=== The problem ===
Faithfully repeat all of the records, as they are written below.

Record excerpts: Begin

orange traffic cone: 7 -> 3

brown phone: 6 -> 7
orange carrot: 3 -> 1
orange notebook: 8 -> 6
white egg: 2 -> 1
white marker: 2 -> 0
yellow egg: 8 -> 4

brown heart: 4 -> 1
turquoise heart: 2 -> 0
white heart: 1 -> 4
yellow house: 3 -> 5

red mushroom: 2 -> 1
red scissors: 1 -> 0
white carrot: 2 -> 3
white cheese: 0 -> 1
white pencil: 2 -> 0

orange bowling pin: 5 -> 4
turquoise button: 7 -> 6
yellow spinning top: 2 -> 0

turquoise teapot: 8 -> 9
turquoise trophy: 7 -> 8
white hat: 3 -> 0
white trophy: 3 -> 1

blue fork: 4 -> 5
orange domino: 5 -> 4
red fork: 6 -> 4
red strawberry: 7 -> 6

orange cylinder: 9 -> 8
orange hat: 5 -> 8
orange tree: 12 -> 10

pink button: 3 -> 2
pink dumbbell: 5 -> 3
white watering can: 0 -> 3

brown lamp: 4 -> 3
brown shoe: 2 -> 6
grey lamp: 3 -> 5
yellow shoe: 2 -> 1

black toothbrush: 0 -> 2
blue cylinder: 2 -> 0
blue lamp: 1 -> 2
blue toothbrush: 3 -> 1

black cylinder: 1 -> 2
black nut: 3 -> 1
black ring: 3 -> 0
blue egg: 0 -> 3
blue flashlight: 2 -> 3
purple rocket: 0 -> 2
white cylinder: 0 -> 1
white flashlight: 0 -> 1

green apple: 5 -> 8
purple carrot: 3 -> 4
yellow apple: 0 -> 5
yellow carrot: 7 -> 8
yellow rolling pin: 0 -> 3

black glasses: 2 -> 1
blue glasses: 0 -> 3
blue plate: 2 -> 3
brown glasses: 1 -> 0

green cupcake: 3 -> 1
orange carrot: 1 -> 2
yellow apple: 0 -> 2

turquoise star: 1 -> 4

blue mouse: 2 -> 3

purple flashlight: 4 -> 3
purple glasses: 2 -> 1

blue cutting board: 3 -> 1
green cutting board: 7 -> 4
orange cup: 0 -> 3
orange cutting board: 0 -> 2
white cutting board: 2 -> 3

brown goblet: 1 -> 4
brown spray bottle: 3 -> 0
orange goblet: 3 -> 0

Record excerpts: End

=== Exercise response ===
orange traffic cone: 7 -> 3

brown phone: 6 -> 7
orange carrot: 3 -> 1
orange notebook: 8 -> 6
white egg: 2 -> 1
white marker: 2 -> 0
yellow egg: 8 -> 4

brown heart: 4 -> 1
turquoise heart: 2 -> 0
white heart: 1 -> 4
yellow house: 3 -> 5

red mushroom: 2 -> 1
red scissors: 1 -> 0
white carrot: 2 -> 3
white cheese: 0 -> 1
white pencil: 2 -> 0

orange bowling pin: 5 -> 4
turquoise button: 7 -> 6
yellow spinning top: 2 -> 0

turquoise teapot: 8 -> 9
turquoise trophy: 7 -> 8
white hat: 3 -> 0
white trophy: 3 -> 1

blue fork: 4 -> 5
orange domino: 5 -> 4
red fork: 6 -> 4
red strawberry: 7 -> 6

orange cylinder: 9 -> 8
orange hat: 5 -> 8
orange tree: 12 -> 10

pink button: 3 -> 2
pink dumbbell: 5 -> 3
white watering can: 0 -> 3

brown lamp: 4 -> 3
brown shoe: 2 -> 6
grey lamp: 3 -> 5
yellow shoe: 2 -> 1

black toothbrush: 0 -> 2
blue cylinder: 2 -> 0
blue lamp: 1 -> 2
blue toothbrush: 3 -> 1

black cylinder: 1 -> 2
black nut: 3 -> 1
black ring: 3 -> 0
blue egg: 0 -> 3
blue flashlight: 2 -> 3
purple rocket: 0 -> 2
white cylinder: 0 -> 1
white flashlight: 0 -> 1

green apple: 5 -> 8
purple carrot: 3 -> 4
yellow apple: 0 -> 5
yellow carrot: 7 -> 8
yellow rolling pin: 0 -> 3

black glasses: 2 -> 1
blue glasses: 0 -> 3
blue plate: 2 -> 3
brown glasses: 1 -> 0

green cupcake: 3 -> 1
orange carrot: 1 -> 2
yellow apple: 0 -> 2

turquoise star: 1 -> 4

blue mouse: 2 -> 3

purple flashlight: 4 -> 3
purple glasses: 2 -> 1

blue cutting board: 3 -> 1
green cutting board: 7 -> 4
orange cup: 0 -> 3
orange cutting board: 0 -> 2
white cutting board: 2 -> 3

brown goblet: 1 -> 4
brown spray bottle: 3 -> 0
orange goblet: 3 -> 0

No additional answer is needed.